_Work to be completed_
Whatever pictures appear, omit them, and repeat the data below exactly.

Segment Start: Data for processing

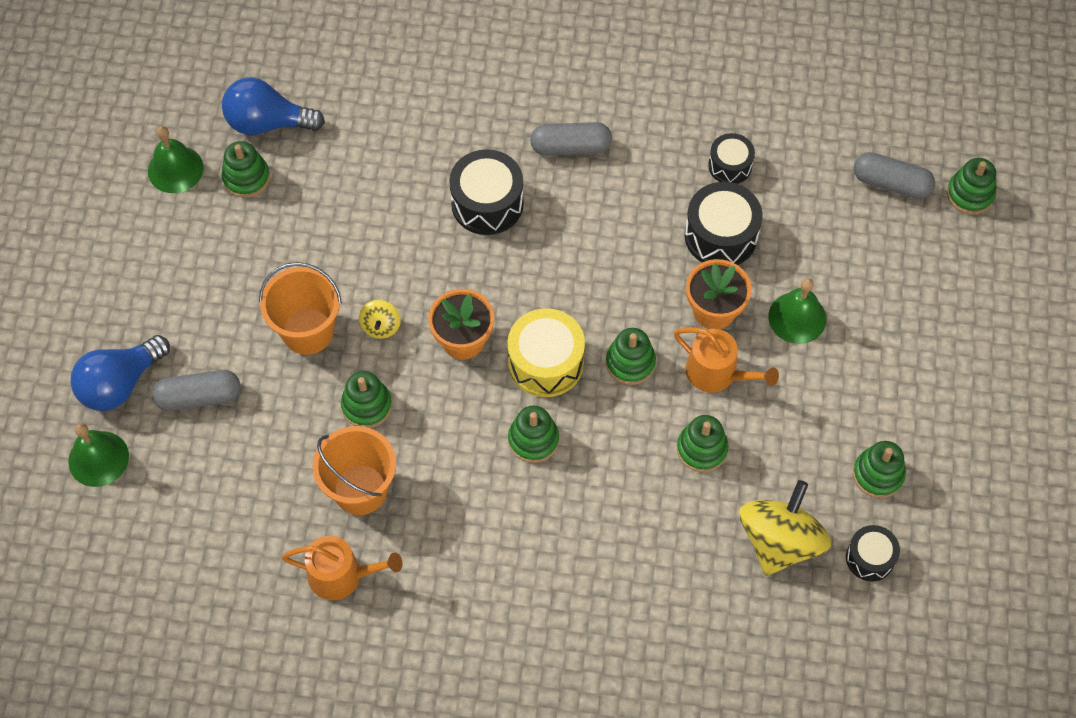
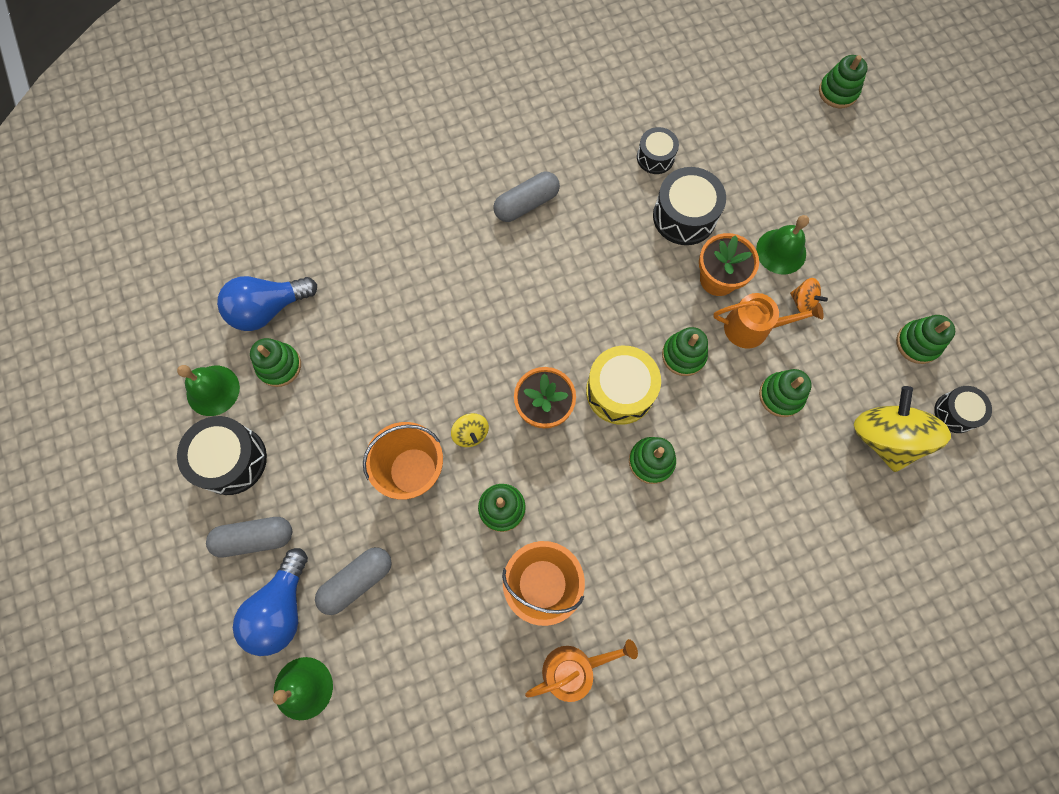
camera: 30 degrees left, 10 degrees up
(487, 203) = (491, 284): black drum -> black drum (231, 460)
(786, 375) = (803, 302): none -> orange spinning top
(891, 183) = (779, 112): grey capsule -> grey capsule (255, 538)

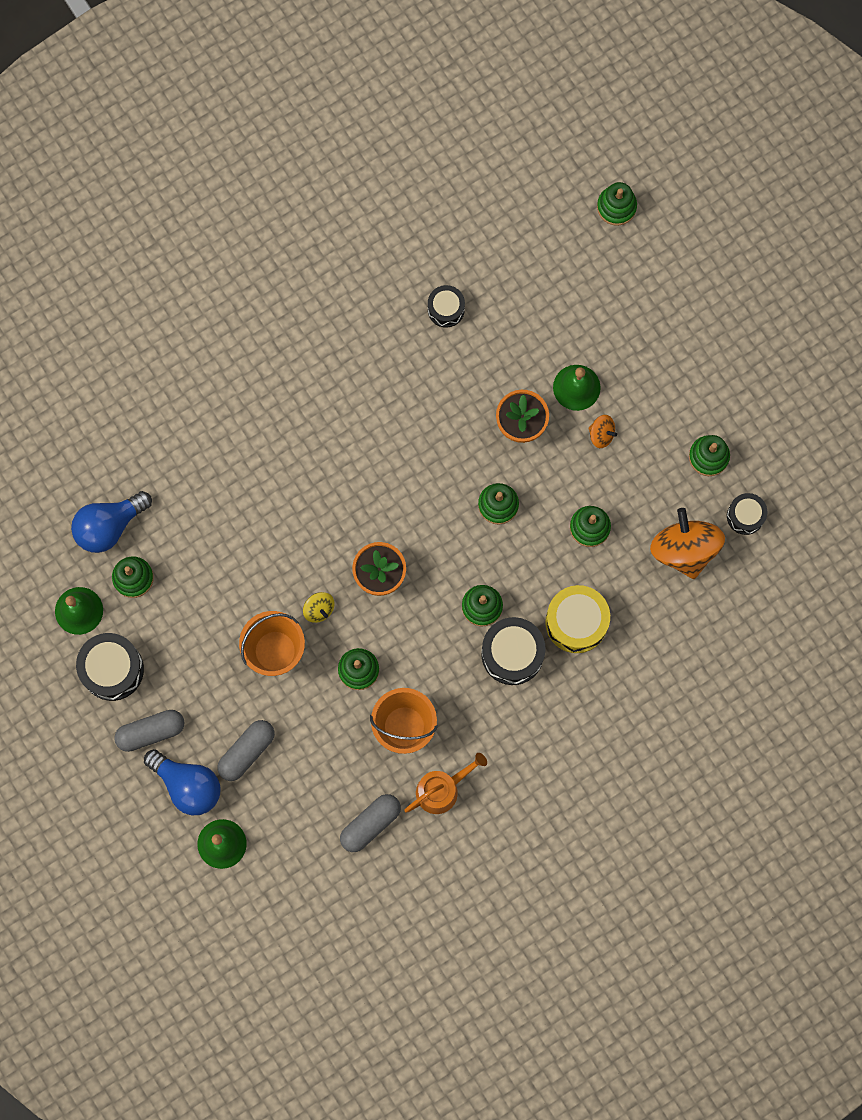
camera: 10 degrees left, 5 degrees up
(281, 608) = (188, 785): blue light bulb -> blue light bulb turned 60 degrees counterclockwise
(526, 204) = (329, 379): grey capsule -> grey capsule (370, 824)
(620, 391) = (445, 548): yellow drum -> yellow drum (576, 622)
(684, 216) = (481, 367): black drum -> black drum (512, 654)
(752, 328) = (558, 467): orange watering can -> none
(884, 437) = (684, 549): yellow spinning top -> orange spinning top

Segment End: Data for processing

_Solution below_
camera: 30 degrees left, 10 degrees up
(487, 203) = (491, 284): black drum -> black drum (231, 460)
(786, 375) = (803, 302): none -> orange spinning top
(891, 183) = (779, 112): grey capsule -> grey capsule (255, 538)

camera: 10 degrees left, 5 degrees up
(281, 608) = (188, 785): blue light bulb -> blue light bulb turned 60 degrees counterclockwise
(526, 204) = (329, 379): grey capsule -> grey capsule (370, 824)
(620, 391) = (445, 548): yellow drum -> yellow drum (576, 622)
(684, 216) = (481, 367): black drum -> black drum (512, 654)
(752, 328) = (558, 467): orange watering can -> none
(884, 437) = (684, 549): yellow spinning top -> orange spinning top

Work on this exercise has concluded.